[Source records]
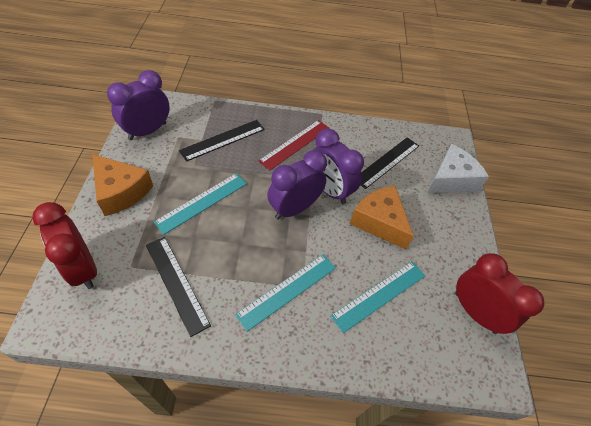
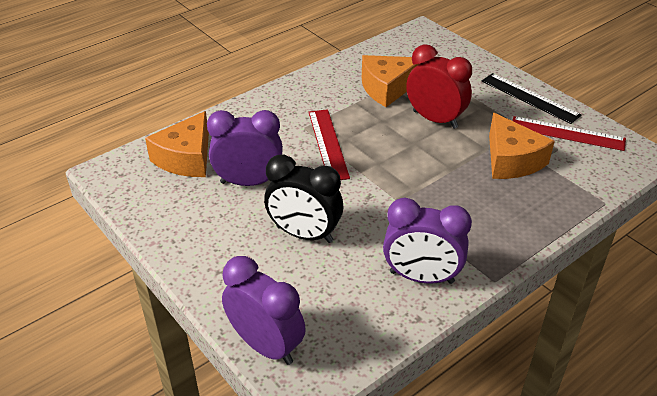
black clock: 0 -> 1
black ruler: 3 -> 1
orange cheese: 2 -> 3
red clock: 2 -> 1
red ruler: 1 -> 2
turquoise ruler: 3 -> 0
white cheese: 1 -> 0

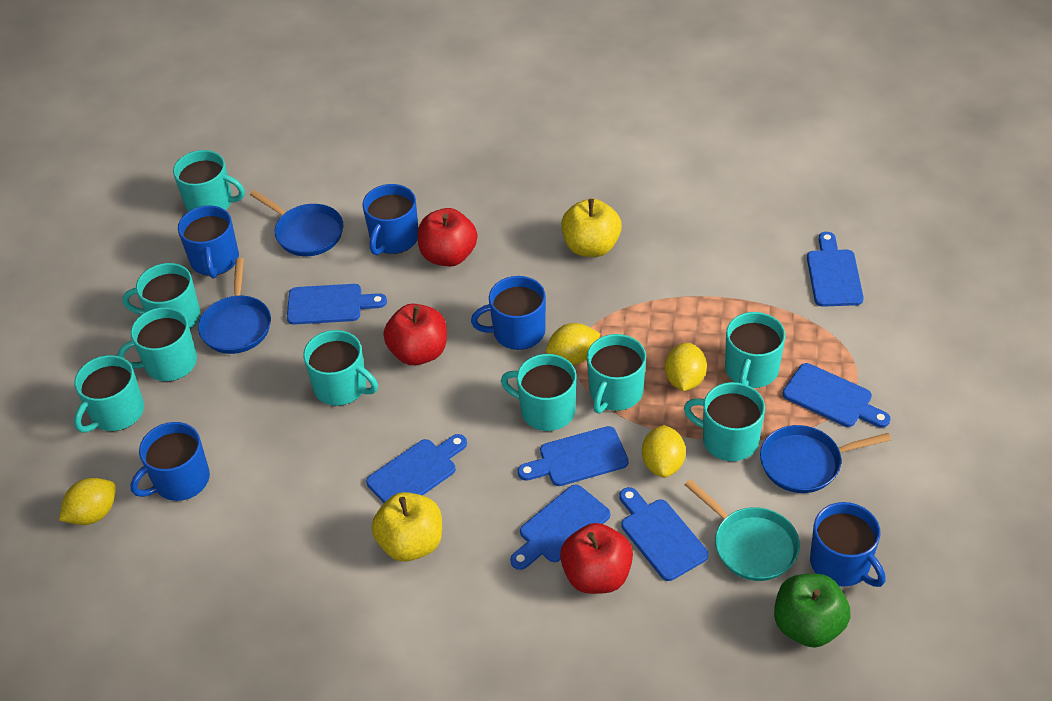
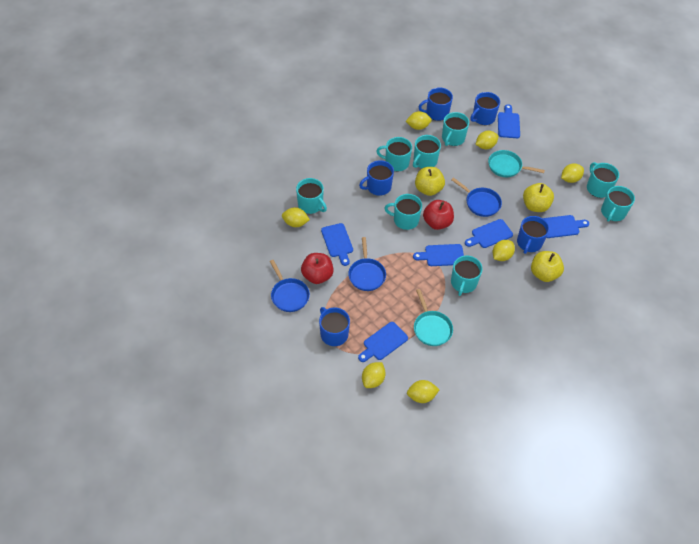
blue cutting board: 7 -> 6
green apple: 1 -> 0
red apple: 3 -> 2
turquoise mug: 9 -> 8
turquoise pan: 1 -> 2
yellow apple: 2 -> 3
yellow lemon: 4 -> 7

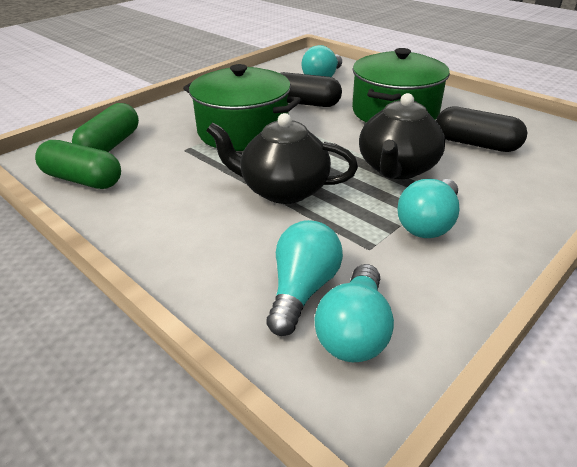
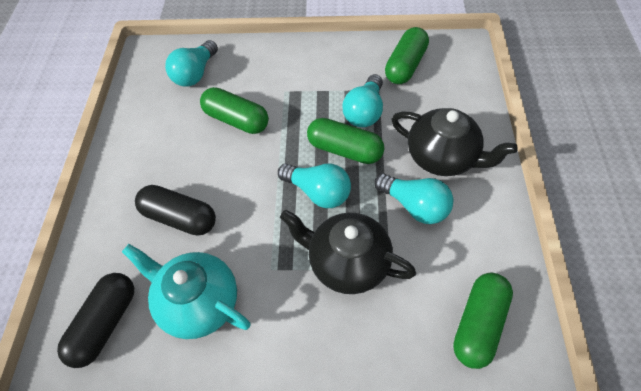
green capsule: 2 -> 4
green pot: 2 -> 0
turquoise teapot: 0 -> 1

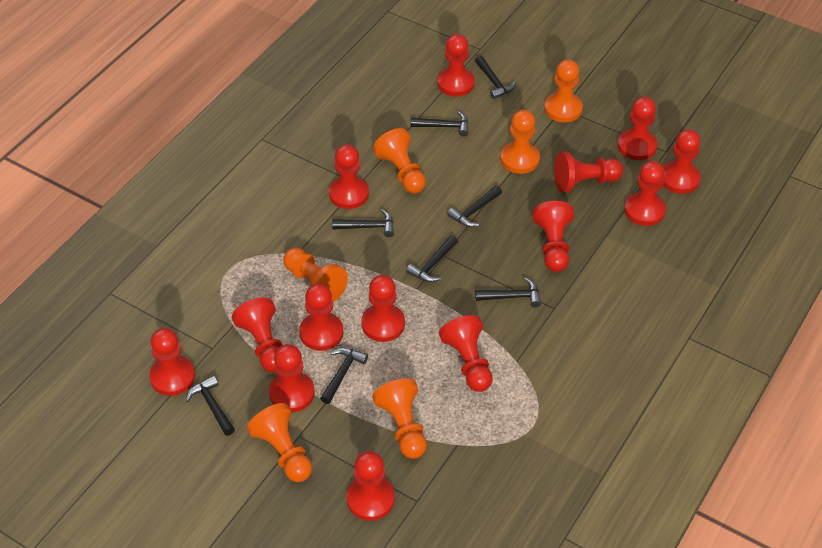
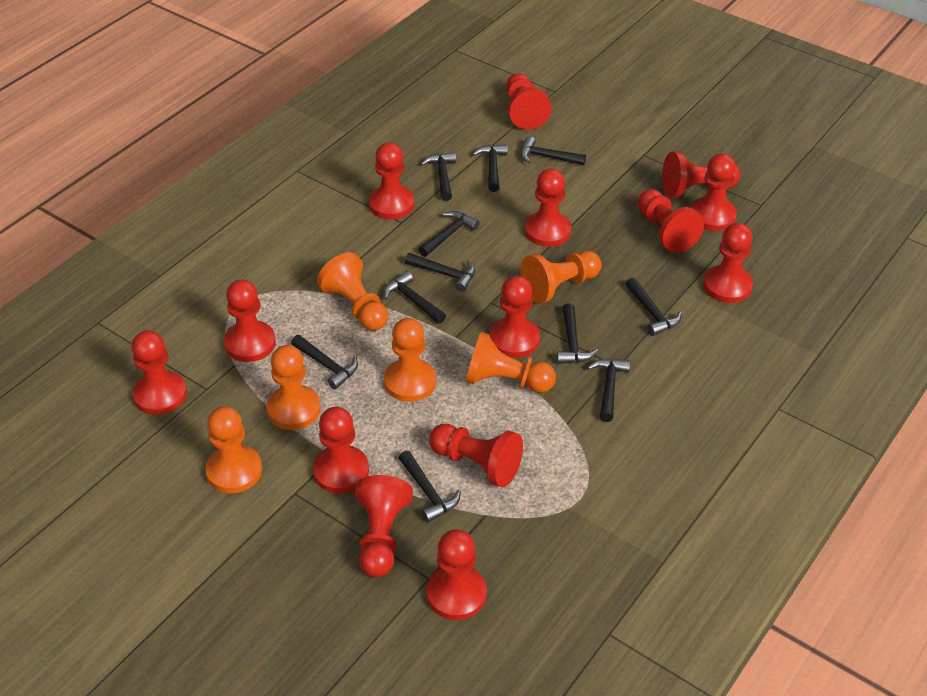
black hammer: 8 -> 11

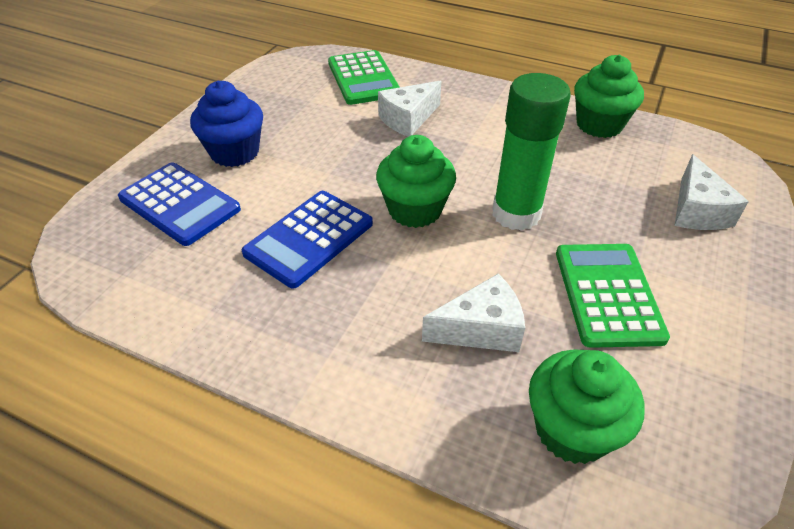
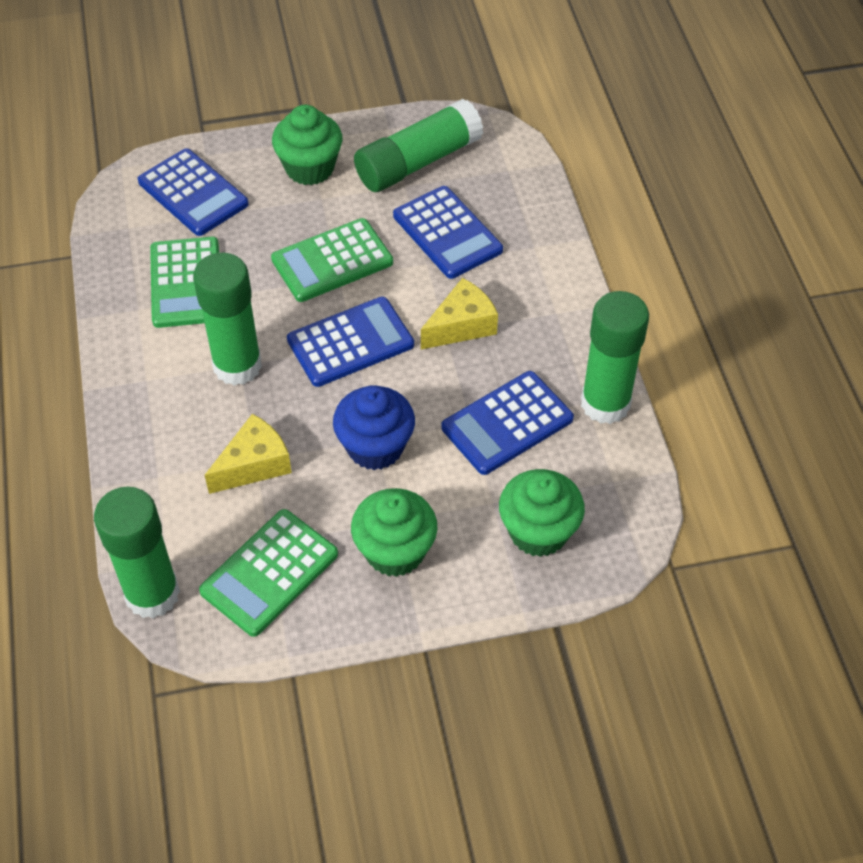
blue calculator: 2 -> 4
green calculator: 2 -> 3
green glue stick: 1 -> 4
white cheese: 3 -> 0
yellow cheese: 0 -> 2

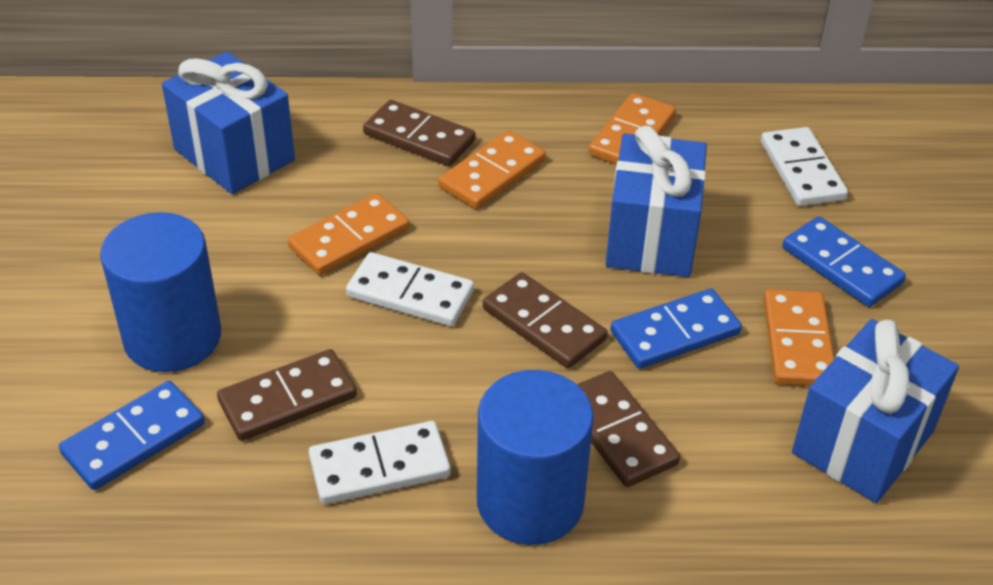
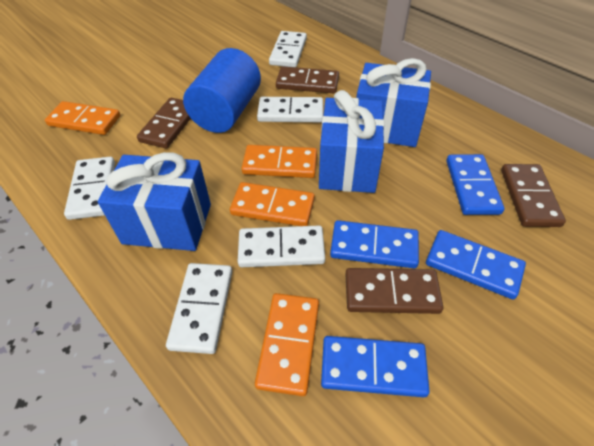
blue cylinder: 2 -> 1
blue domino: 3 -> 4
white domino: 3 -> 5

| Exercise requirements |
Leave out all images, then reproduce the entries above exactly.

| Answer |
black clock: 0 -> 1
black ruler: 3 -> 1
orange cheese: 2 -> 3
red clock: 2 -> 1
red ruler: 1 -> 2
turquoise ruler: 3 -> 0
white cheese: 1 -> 0

blue cutting board: 7 -> 6
green apple: 1 -> 0
red apple: 3 -> 2
turquoise mug: 9 -> 8
turquoise pan: 1 -> 2
yellow apple: 2 -> 3
yellow lemon: 4 -> 7

green capsule: 2 -> 4
green pot: 2 -> 0
turquoise teapot: 0 -> 1

black hammer: 8 -> 11

blue calculator: 2 -> 4
green calculator: 2 -> 3
green glue stick: 1 -> 4
white cheese: 3 -> 0
yellow cheese: 0 -> 2

blue cylinder: 2 -> 1
blue domino: 3 -> 4
white domino: 3 -> 5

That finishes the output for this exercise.